Item-finding records:
......

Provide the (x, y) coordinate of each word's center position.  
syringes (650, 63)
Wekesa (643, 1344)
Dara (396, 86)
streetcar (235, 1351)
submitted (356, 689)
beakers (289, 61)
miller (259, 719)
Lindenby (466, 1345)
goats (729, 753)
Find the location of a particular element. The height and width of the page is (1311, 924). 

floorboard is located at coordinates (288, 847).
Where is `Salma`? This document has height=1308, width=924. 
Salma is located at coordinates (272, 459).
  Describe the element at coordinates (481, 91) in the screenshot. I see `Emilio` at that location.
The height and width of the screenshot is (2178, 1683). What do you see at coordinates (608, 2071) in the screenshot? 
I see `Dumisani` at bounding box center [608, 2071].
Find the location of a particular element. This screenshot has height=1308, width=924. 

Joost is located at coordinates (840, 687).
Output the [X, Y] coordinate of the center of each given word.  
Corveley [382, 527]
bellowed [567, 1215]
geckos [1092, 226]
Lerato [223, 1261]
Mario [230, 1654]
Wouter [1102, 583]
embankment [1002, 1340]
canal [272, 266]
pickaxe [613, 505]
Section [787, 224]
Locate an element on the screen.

......

Your goal:
Write out every item above again, keeping each line identical to the original.

Final answer:
Provide the (x, y) coordinate of each word's center position.  
syringes (650, 63)
Wekesa (643, 1344)
Dara (396, 86)
streetcar (235, 1351)
submitted (356, 689)
beakers (289, 61)
miller (259, 719)
Lindenby (466, 1345)
goats (729, 753)
Find the location of a particular element. The height and width of the page is (1311, 924). 

floorboard is located at coordinates (288, 847).
Where is `Salma`? This document has height=1308, width=924. 
Salma is located at coordinates (272, 459).
  Describe the element at coordinates (481, 91) in the screenshot. I see `Emilio` at that location.
The height and width of the screenshot is (2178, 1683). What do you see at coordinates (608, 2071) in the screenshot? 
I see `Dumisani` at bounding box center [608, 2071].
Find the location of a particular element. This screenshot has height=1308, width=924. 

Joost is located at coordinates (840, 687).
Output the [X, Y] coordinate of the center of each given word.  
Corveley [382, 527]
bellowed [567, 1215]
geckos [1092, 226]
Lerato [223, 1261]
Mario [230, 1654]
Wouter [1102, 583]
embankment [1002, 1340]
canal [272, 266]
pickaxe [613, 505]
Section [787, 224]
Locate an element on the screen.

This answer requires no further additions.